▶ **Work task**:
Return each line of the data below that contains the string "purple".

(Source material begins)

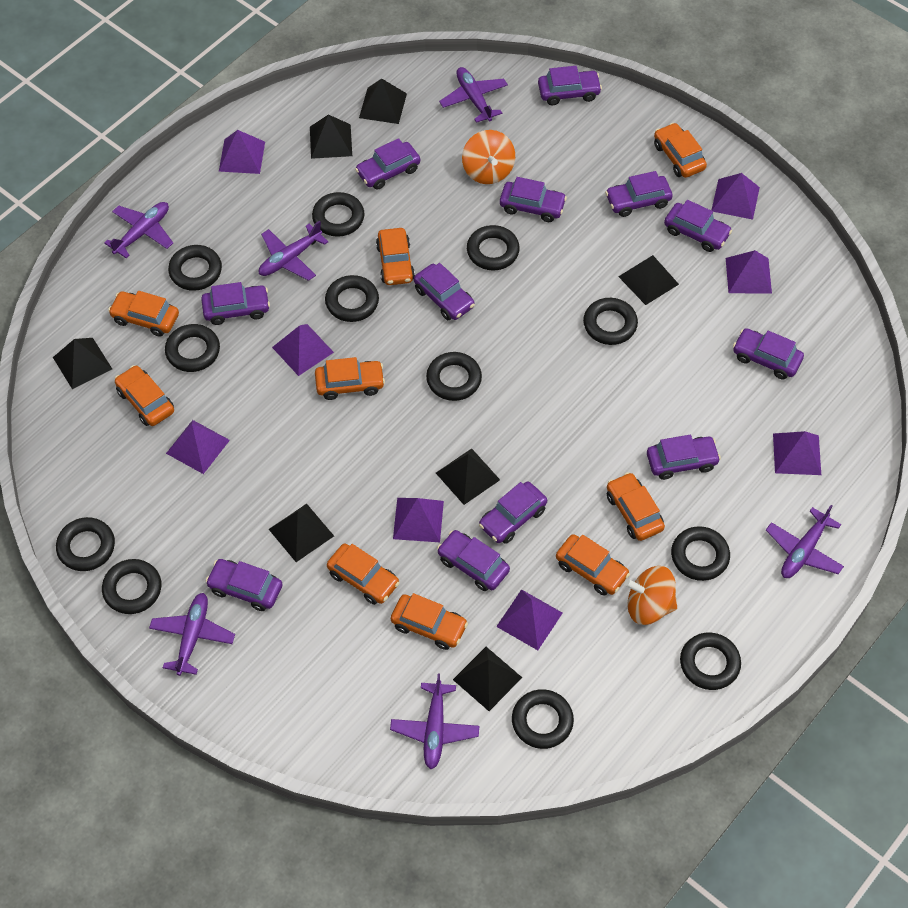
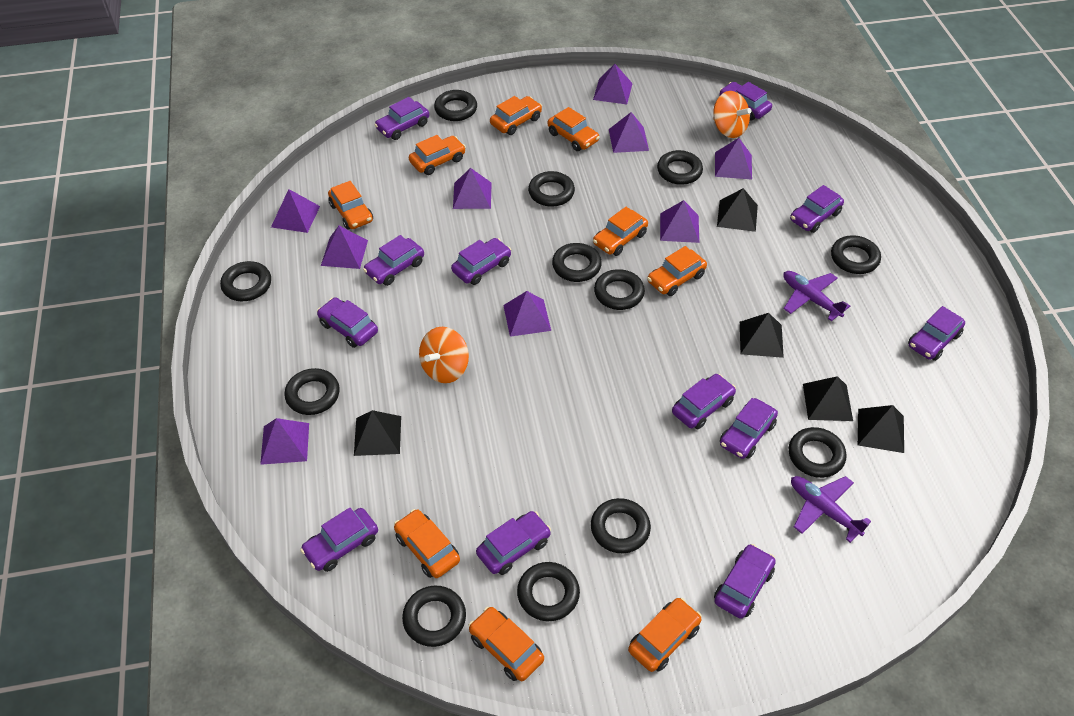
black pyramid: 7 -> 5
purple plane: 6 -> 2
purple pyramid: 8 -> 9

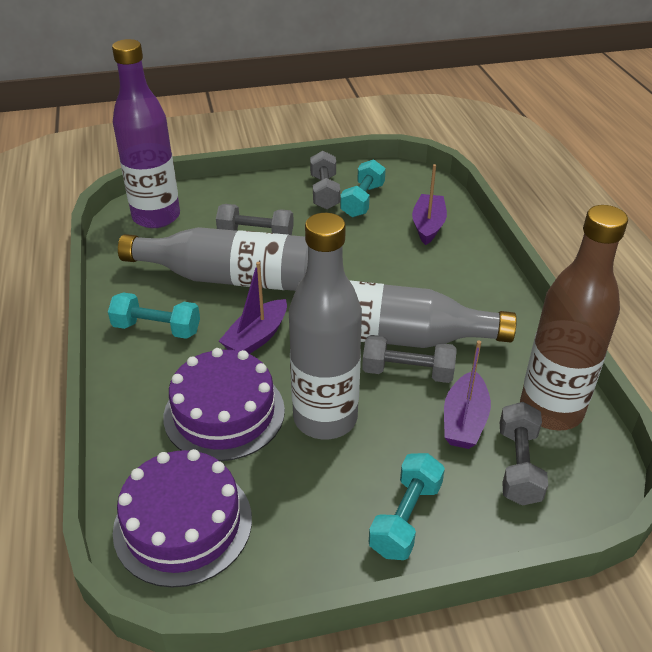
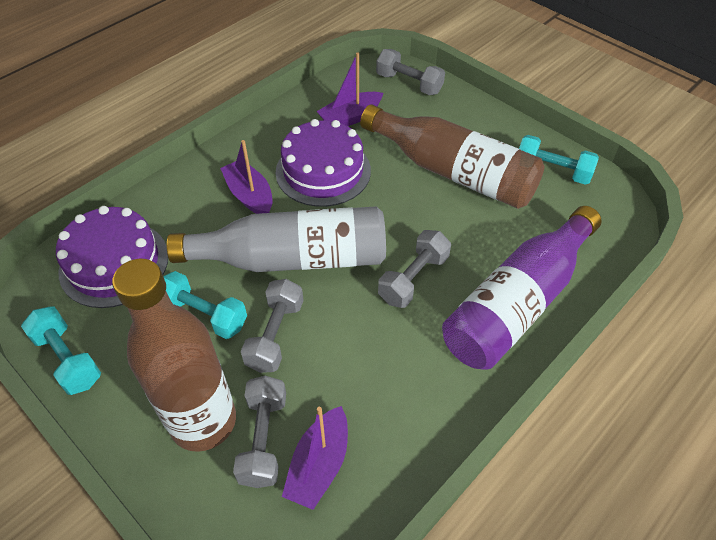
brown bottle: 1 -> 2
grey bottle: 3 -> 1

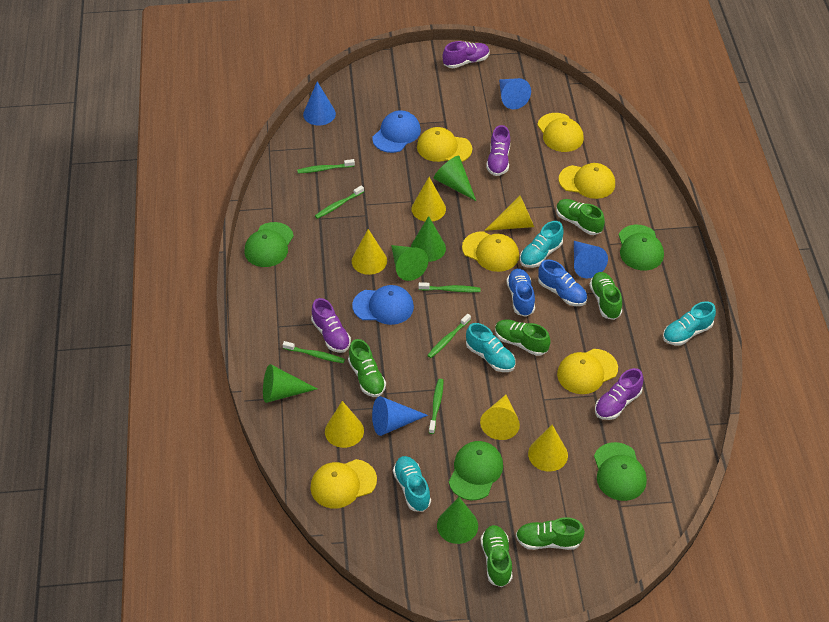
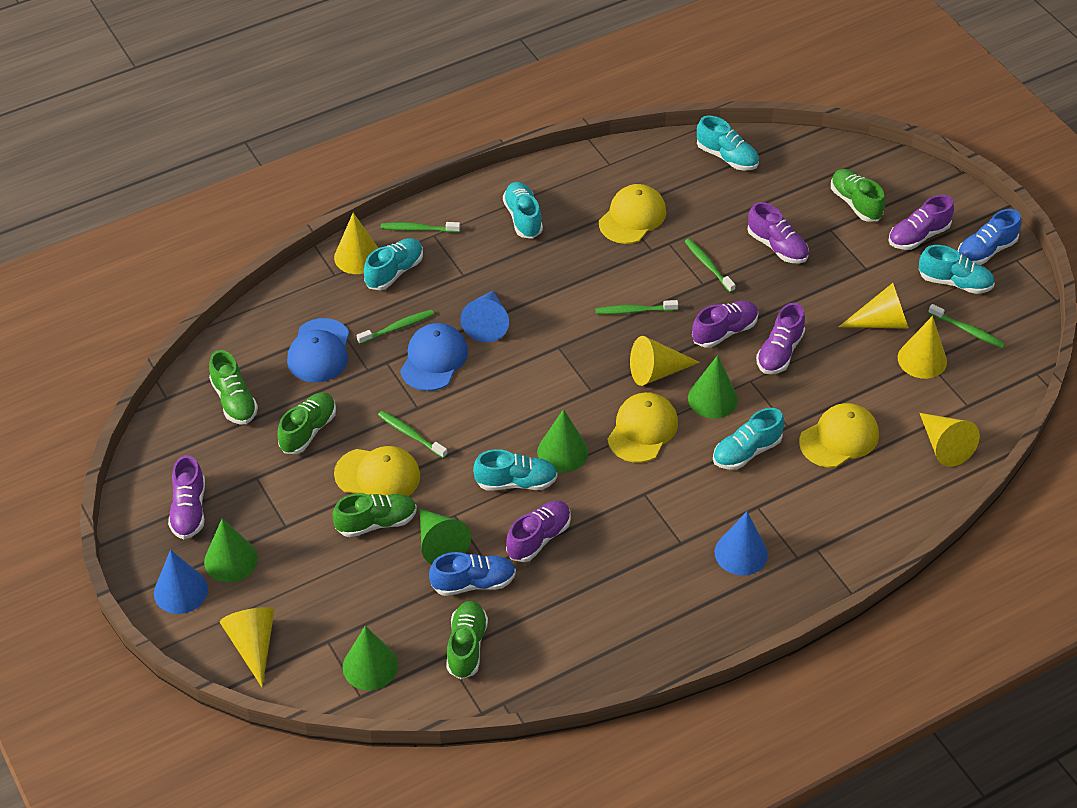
blue cone: 4 -> 3
green cap: 4 -> 0
green shoe: 6 -> 5
purple shoe: 4 -> 6
turquoise shoe: 4 -> 6
yellow cap: 6 -> 4

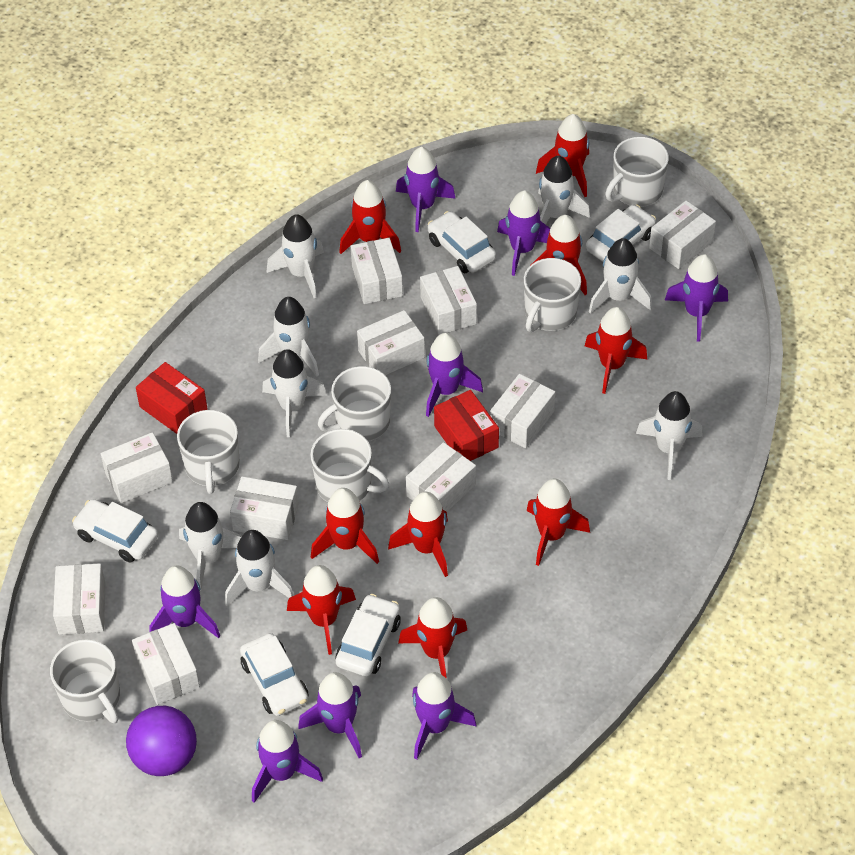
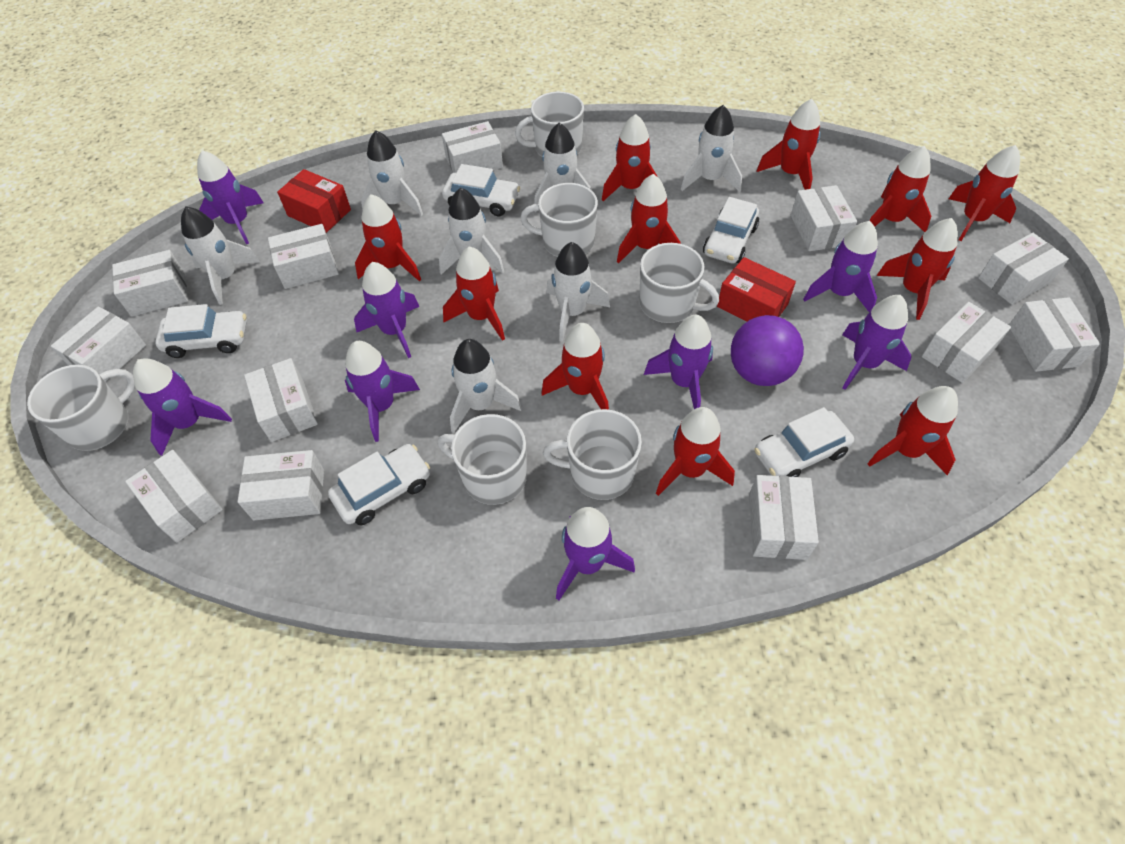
red rocket: 9 -> 11
white box: 10 -> 12
white rocket: 8 -> 7

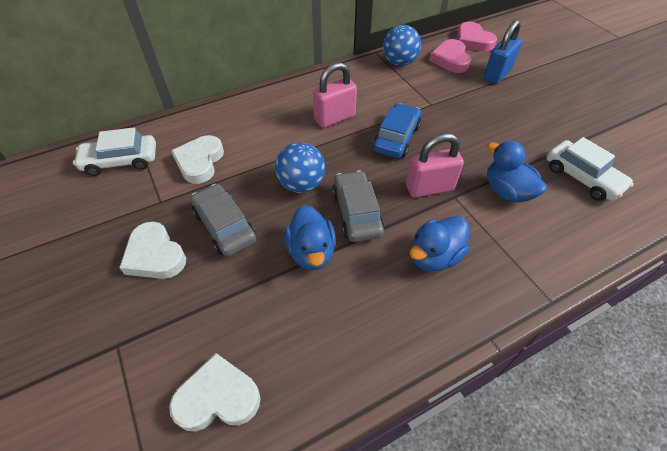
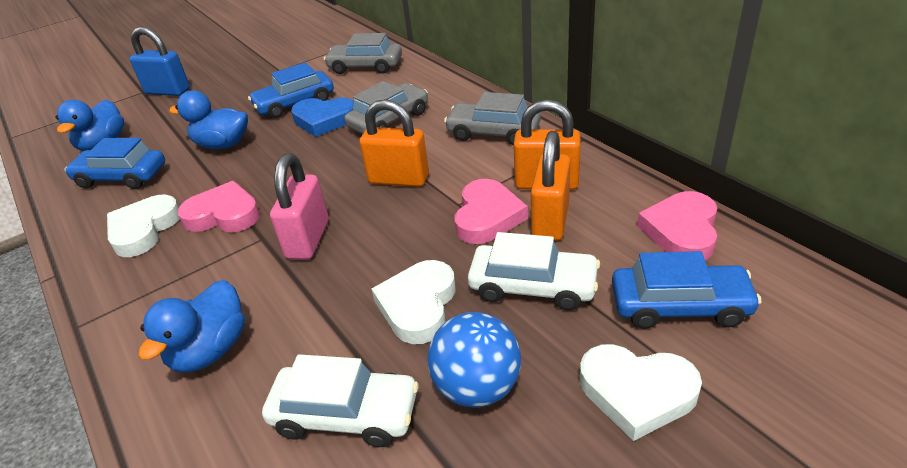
blue ball: 2 -> 1
blue car: 1 -> 3
blue heart: 0 -> 1
grey car: 2 -> 3
orange padlock: 0 -> 3
pink heart: 2 -> 3
pink padlock: 2 -> 1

(Source material ends)

▶ **Answer area**:
purple plane: 6 -> 2
purple pyramid: 8 -> 9
purple shoe: 4 -> 6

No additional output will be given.